◆ Your goal
All that should come back is the lines of the data below from the one containing "delete: turquoise capsule <712,490,79,64>" to the one containing "recolor: pink tree", inclusive, exactly as they stand.

◆ The data
......
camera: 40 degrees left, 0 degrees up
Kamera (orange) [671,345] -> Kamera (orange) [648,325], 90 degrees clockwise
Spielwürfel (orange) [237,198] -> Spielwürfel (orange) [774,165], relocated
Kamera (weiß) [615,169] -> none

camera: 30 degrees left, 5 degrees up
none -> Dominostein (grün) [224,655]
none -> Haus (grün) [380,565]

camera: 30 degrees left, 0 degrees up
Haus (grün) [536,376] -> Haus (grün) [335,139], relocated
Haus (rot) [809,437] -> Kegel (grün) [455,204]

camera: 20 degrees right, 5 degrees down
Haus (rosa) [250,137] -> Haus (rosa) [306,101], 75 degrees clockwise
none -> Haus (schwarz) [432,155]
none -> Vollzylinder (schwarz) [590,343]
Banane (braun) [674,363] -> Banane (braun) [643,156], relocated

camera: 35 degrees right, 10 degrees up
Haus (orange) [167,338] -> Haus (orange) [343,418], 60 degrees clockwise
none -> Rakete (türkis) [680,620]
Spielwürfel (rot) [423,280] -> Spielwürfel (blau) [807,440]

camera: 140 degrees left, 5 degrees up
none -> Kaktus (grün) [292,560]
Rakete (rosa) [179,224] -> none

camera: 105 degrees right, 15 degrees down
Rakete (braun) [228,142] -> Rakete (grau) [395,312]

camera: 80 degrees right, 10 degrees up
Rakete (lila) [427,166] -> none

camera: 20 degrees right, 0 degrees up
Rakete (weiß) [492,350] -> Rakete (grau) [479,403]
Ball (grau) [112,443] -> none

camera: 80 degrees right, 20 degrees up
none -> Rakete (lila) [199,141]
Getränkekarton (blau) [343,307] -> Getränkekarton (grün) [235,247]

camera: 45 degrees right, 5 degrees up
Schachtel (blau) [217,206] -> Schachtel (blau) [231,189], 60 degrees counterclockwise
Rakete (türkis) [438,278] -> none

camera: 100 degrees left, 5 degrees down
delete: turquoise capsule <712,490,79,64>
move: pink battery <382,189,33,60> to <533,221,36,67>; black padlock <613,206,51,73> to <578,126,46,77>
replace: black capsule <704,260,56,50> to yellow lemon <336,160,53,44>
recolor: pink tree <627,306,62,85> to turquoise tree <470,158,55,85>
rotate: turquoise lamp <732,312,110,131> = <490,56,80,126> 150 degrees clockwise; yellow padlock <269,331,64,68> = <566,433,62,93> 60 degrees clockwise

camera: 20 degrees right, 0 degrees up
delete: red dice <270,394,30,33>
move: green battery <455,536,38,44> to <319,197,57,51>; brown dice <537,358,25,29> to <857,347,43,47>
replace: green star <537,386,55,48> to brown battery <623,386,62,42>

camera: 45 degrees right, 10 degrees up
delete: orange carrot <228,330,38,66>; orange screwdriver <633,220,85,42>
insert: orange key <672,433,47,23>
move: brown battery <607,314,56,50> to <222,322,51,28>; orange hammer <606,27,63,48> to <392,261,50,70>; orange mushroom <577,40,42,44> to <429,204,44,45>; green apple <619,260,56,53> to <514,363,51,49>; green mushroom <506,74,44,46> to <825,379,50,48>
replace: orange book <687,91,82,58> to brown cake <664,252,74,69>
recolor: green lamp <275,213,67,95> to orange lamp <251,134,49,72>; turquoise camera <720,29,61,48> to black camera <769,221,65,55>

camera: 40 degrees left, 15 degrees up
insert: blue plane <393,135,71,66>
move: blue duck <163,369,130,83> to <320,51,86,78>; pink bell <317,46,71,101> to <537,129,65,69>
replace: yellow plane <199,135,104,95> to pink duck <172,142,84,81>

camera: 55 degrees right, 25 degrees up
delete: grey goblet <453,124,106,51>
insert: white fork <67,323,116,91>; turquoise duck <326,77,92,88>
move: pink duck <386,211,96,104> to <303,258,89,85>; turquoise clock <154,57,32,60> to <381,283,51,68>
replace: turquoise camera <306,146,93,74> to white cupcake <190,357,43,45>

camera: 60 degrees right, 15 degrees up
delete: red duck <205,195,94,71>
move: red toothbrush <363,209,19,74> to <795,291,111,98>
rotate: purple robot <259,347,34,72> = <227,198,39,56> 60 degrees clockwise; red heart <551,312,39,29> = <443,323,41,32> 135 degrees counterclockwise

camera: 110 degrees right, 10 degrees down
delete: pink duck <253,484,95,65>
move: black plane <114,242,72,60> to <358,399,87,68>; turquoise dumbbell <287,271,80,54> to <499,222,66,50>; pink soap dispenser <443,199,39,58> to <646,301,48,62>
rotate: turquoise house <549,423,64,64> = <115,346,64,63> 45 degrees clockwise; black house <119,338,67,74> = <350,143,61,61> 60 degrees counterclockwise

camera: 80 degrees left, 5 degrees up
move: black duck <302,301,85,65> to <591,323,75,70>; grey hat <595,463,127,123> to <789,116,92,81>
......
◆ The answer
delete: turquoise capsule <712,490,79,64>
move: pink battery <382,189,33,60> to <533,221,36,67>; black padlock <613,206,51,73> to <578,126,46,77>
replace: black capsule <704,260,56,50> to yellow lemon <336,160,53,44>
recolor: pink tree <627,306,62,85> to turquoise tree <470,158,55,85>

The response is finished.